What you need to do
Beginning with the first line below, retype exactly each line through the one containing "blue cone: 3 -> 0". Leave out all pictures.

—————

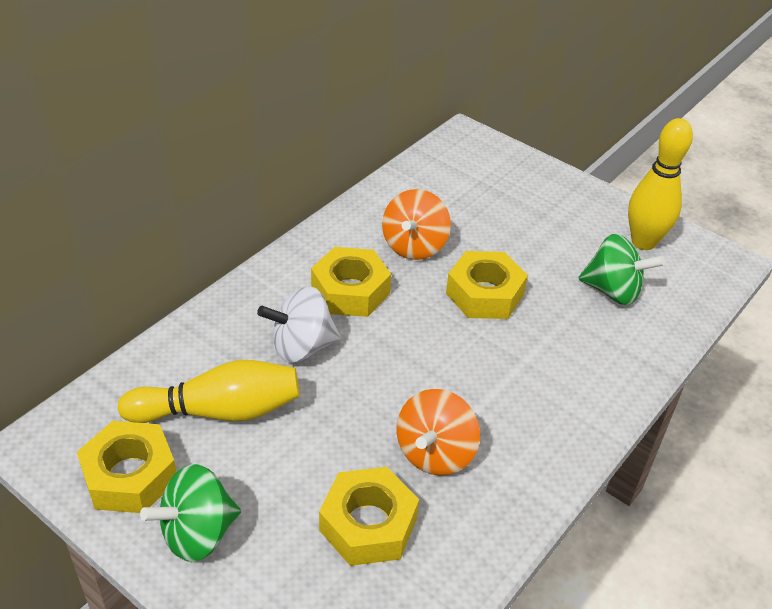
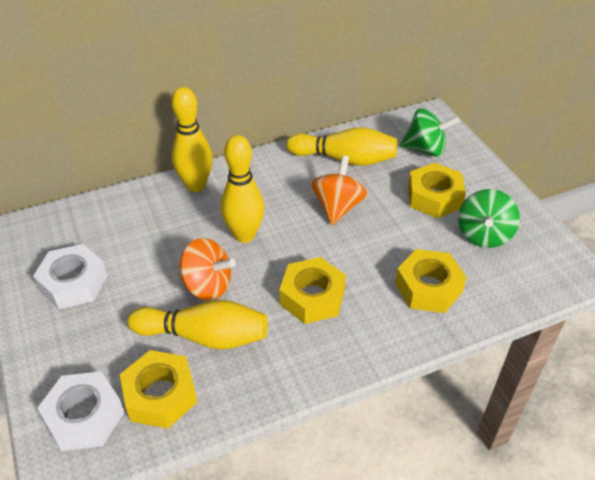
white nut: 0 -> 2
white spinning top: 1 -> 0
yellow bowling pin: 2 -> 4

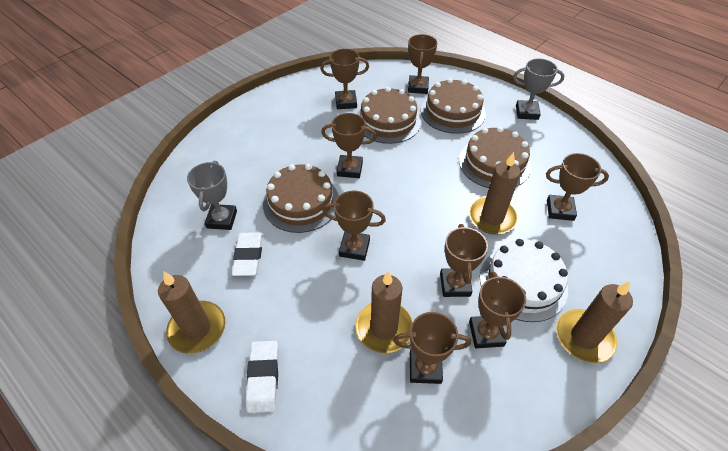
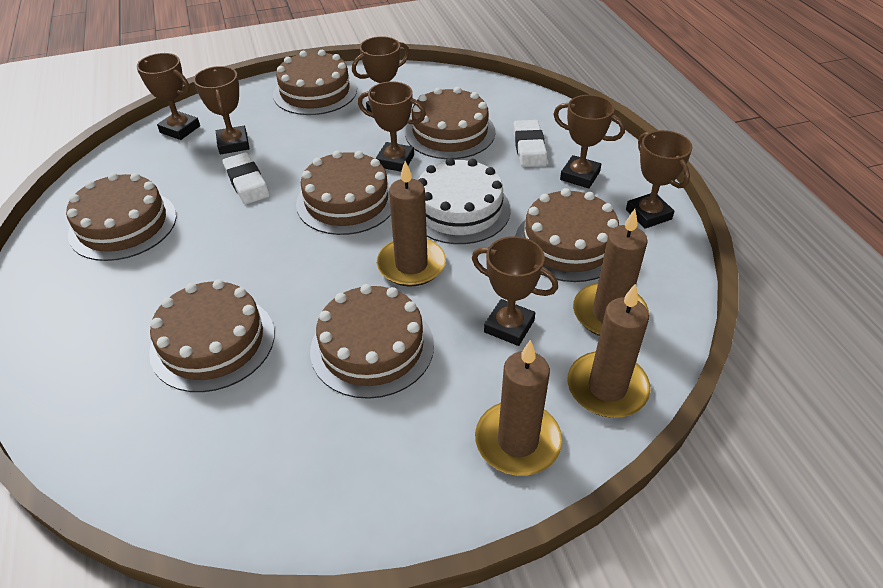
brown cake: 4 -> 7
brown trophy: 8 -> 7
grey trophy: 2 -> 0

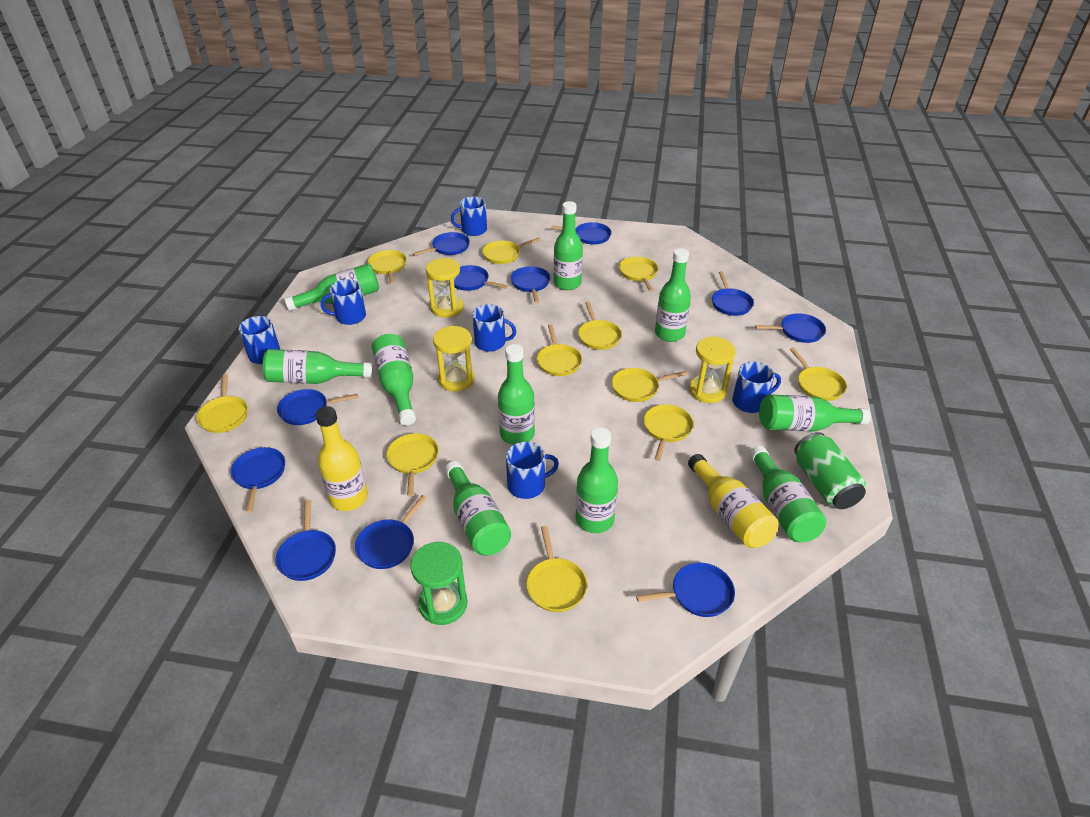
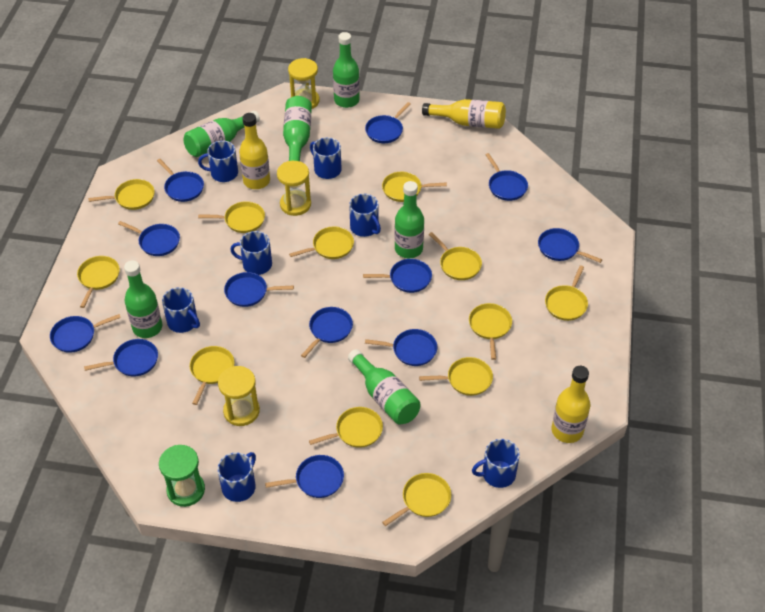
blue mug: 6 -> 7
blue pan: 11 -> 12
green bottle: 10 -> 6
green can: 1 -> 0
yellow bottle: 2 -> 3
yellow pan: 11 -> 12

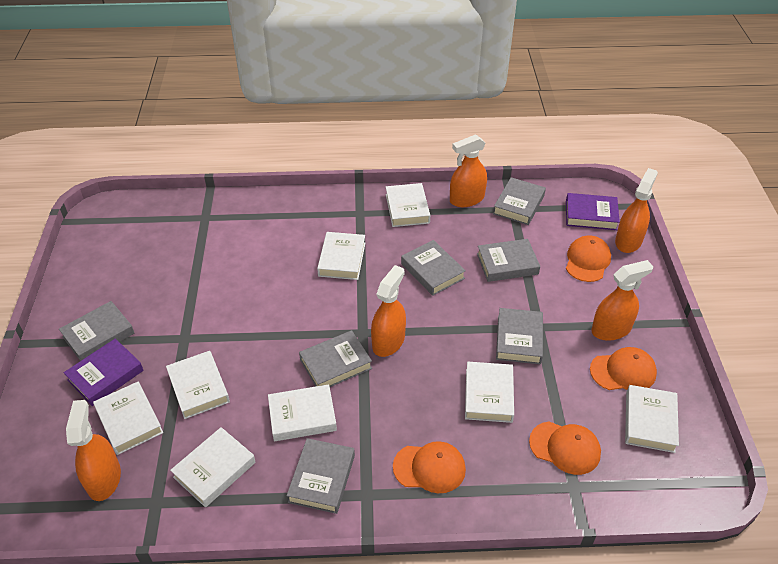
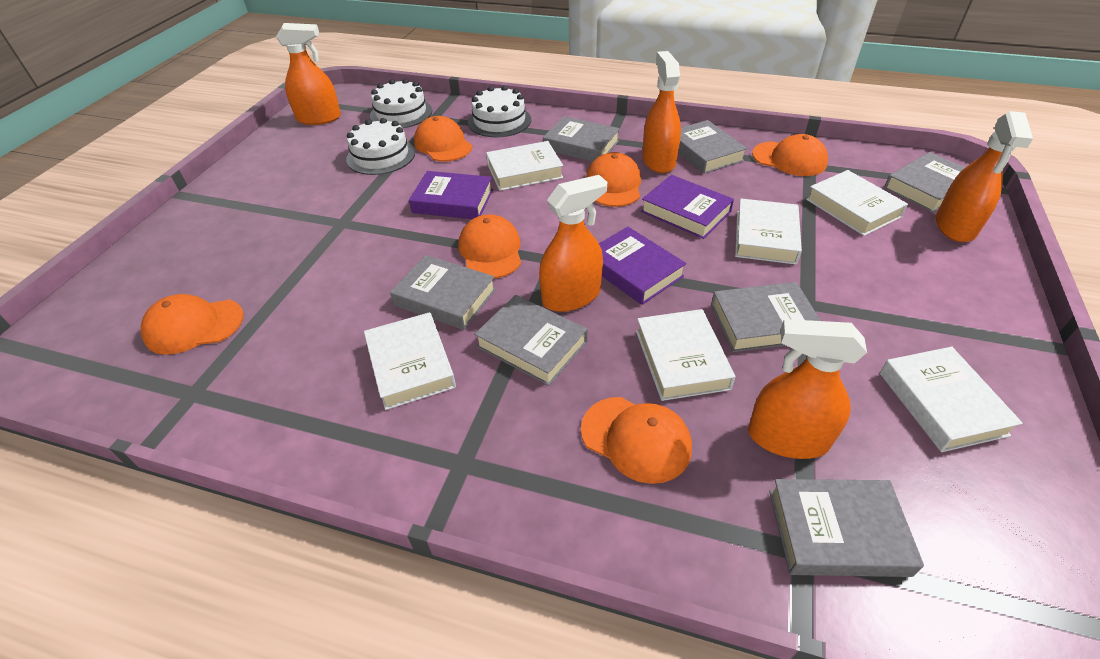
orange cap: 4 -> 6
purple book: 2 -> 3
white book: 8 -> 6
white cake: 0 -> 3

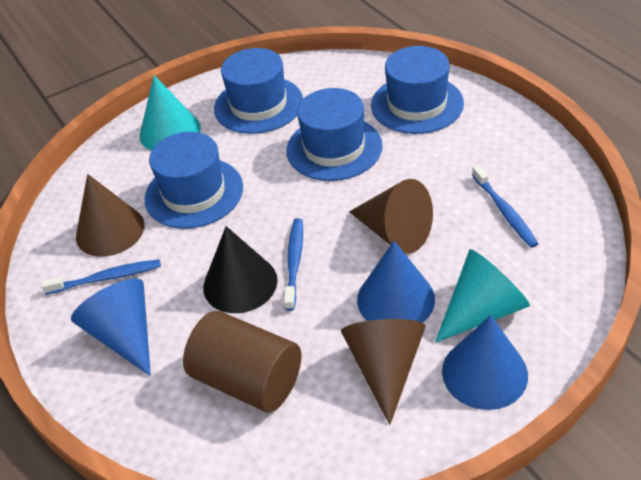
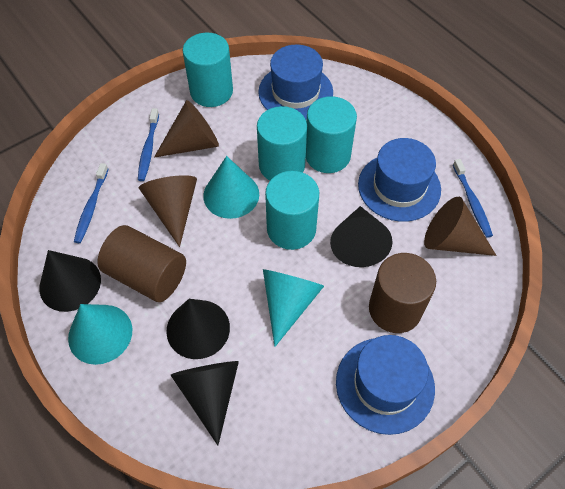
black cone: 1 -> 4
blue cone: 3 -> 0
blue hat: 4 -> 3
brown cylinder: 1 -> 2
turquoise cone: 2 -> 3
turquoise cylinder: 0 -> 4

—————

Solution
white nut: 0 -> 2
white spinning top: 1 -> 0
yellow bowling pin: 2 -> 4

brown cake: 4 -> 7
brown trophy: 8 -> 7
grey trophy: 2 -> 0

blue mug: 6 -> 7
blue pan: 11 -> 12
green bottle: 10 -> 6
green can: 1 -> 0
yellow bottle: 2 -> 3
yellow pan: 11 -> 12

orange cap: 4 -> 6
purple book: 2 -> 3
white book: 8 -> 6
white cake: 0 -> 3

black cone: 1 -> 4
blue cone: 3 -> 0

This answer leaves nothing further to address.